Material for this exercise:
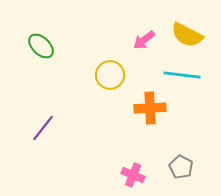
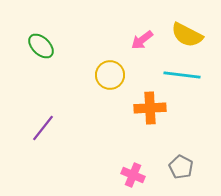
pink arrow: moved 2 px left
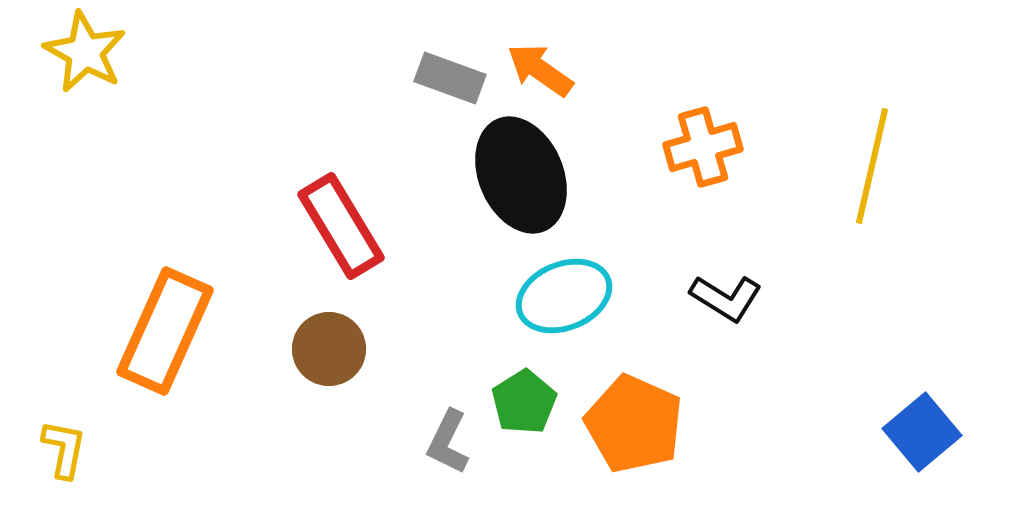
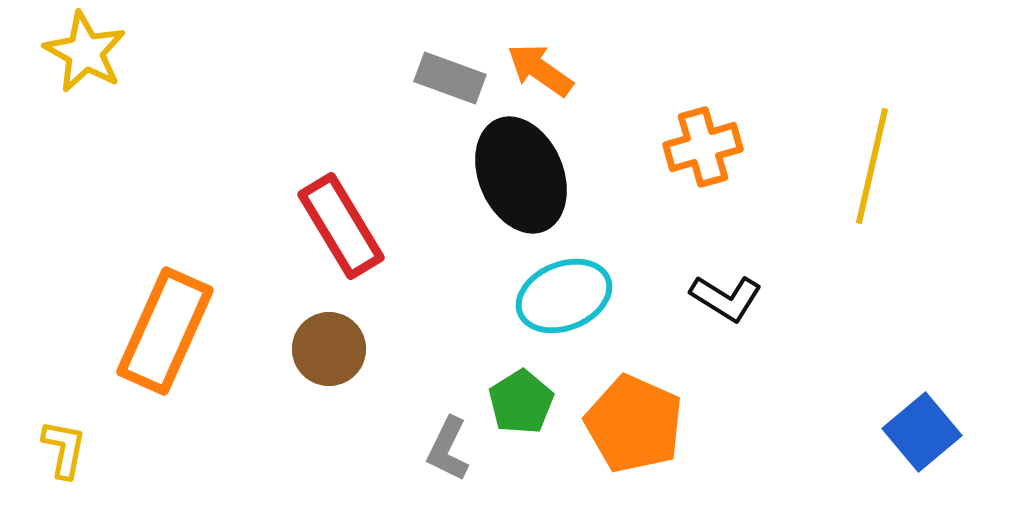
green pentagon: moved 3 px left
gray L-shape: moved 7 px down
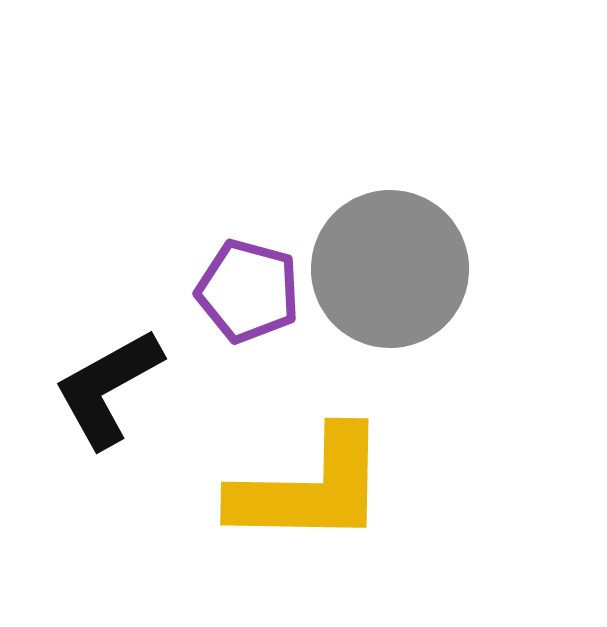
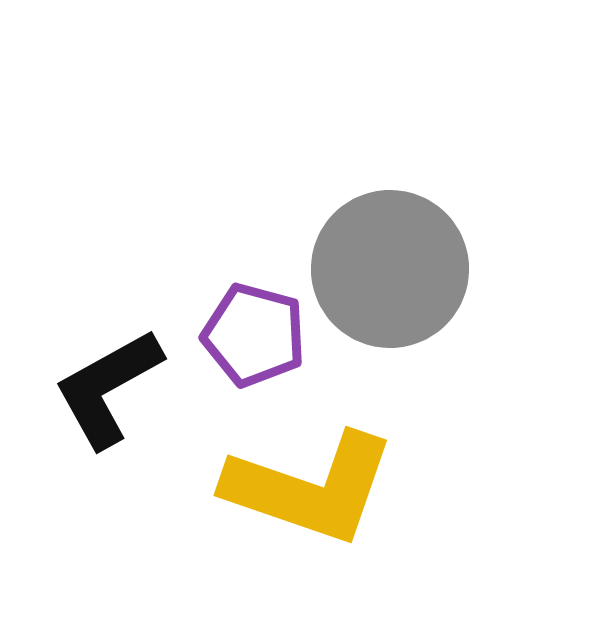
purple pentagon: moved 6 px right, 44 px down
yellow L-shape: rotated 18 degrees clockwise
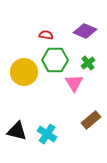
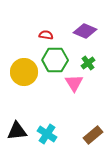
brown rectangle: moved 2 px right, 15 px down
black triangle: rotated 20 degrees counterclockwise
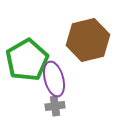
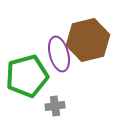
green pentagon: moved 16 px down; rotated 15 degrees clockwise
purple ellipse: moved 5 px right, 25 px up
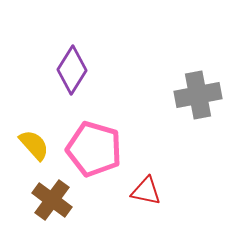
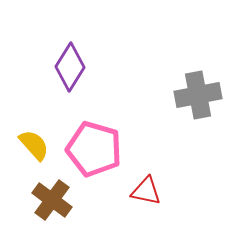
purple diamond: moved 2 px left, 3 px up
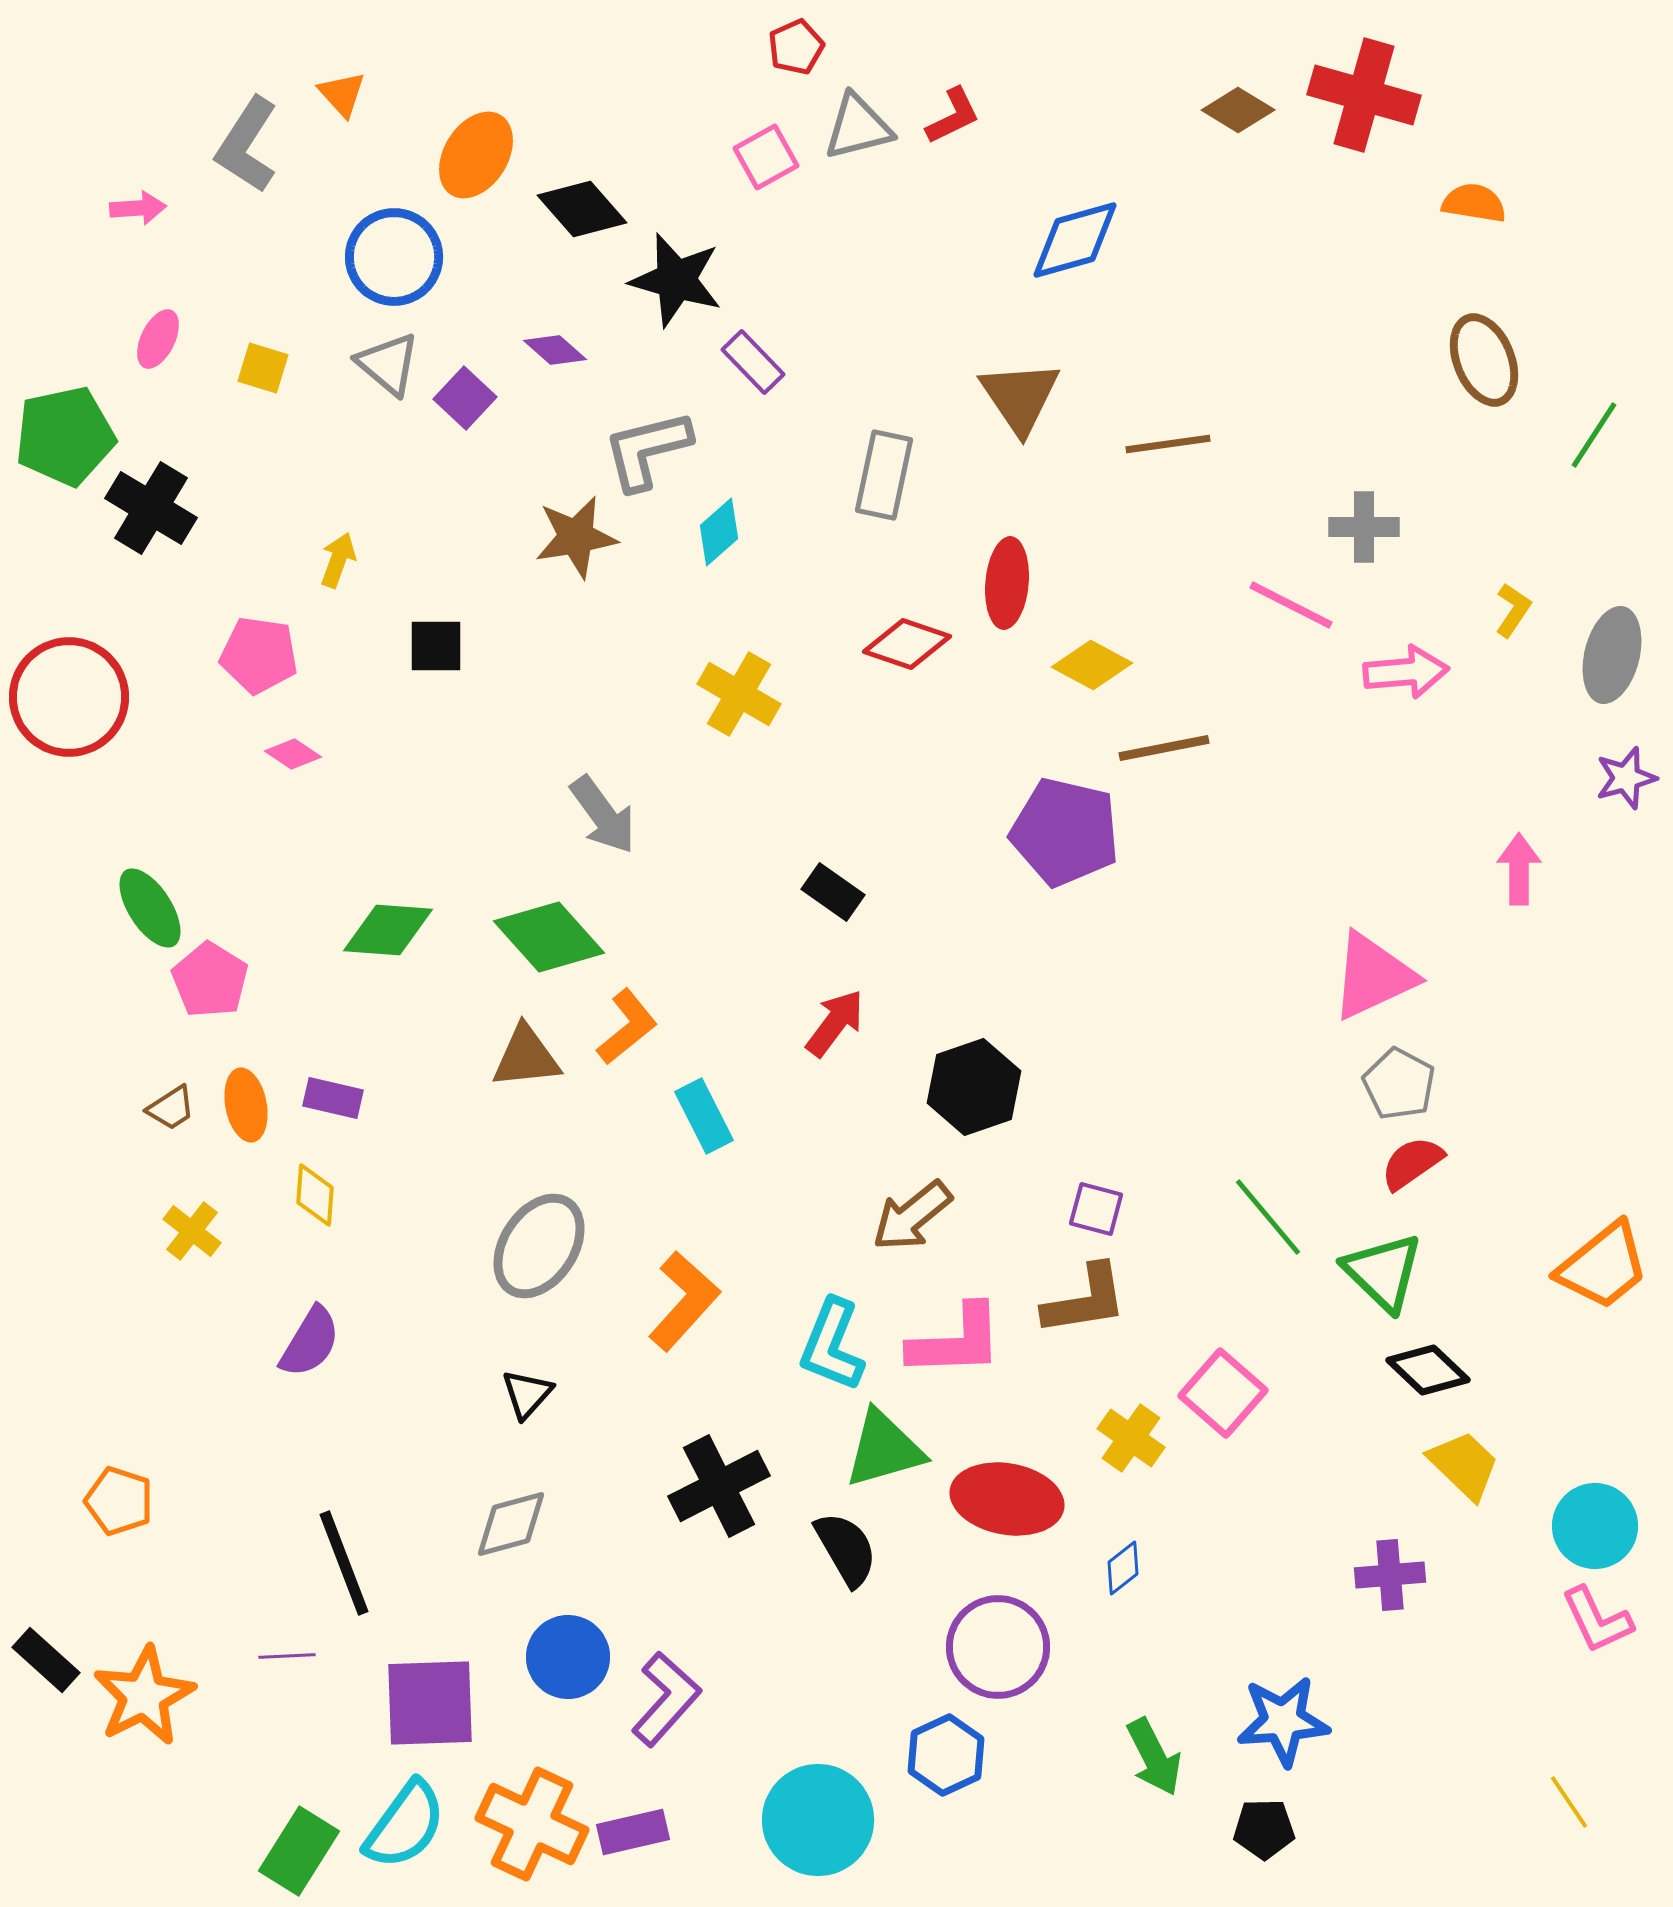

What needs to be done: Reproduce the material above verbatim; omit every picture.

Solution for this exercise:
pink arrow: moved 2 px left
green pentagon: moved 3 px left
gray L-shape: moved 7 px down
purple pentagon: moved 6 px right, 44 px down
yellow L-shape: rotated 18 degrees clockwise
brown rectangle: moved 2 px right, 15 px down
black triangle: rotated 20 degrees counterclockwise
green pentagon: moved 16 px down; rotated 15 degrees clockwise
purple ellipse: moved 5 px right, 25 px up
purple diamond: moved 2 px left, 3 px up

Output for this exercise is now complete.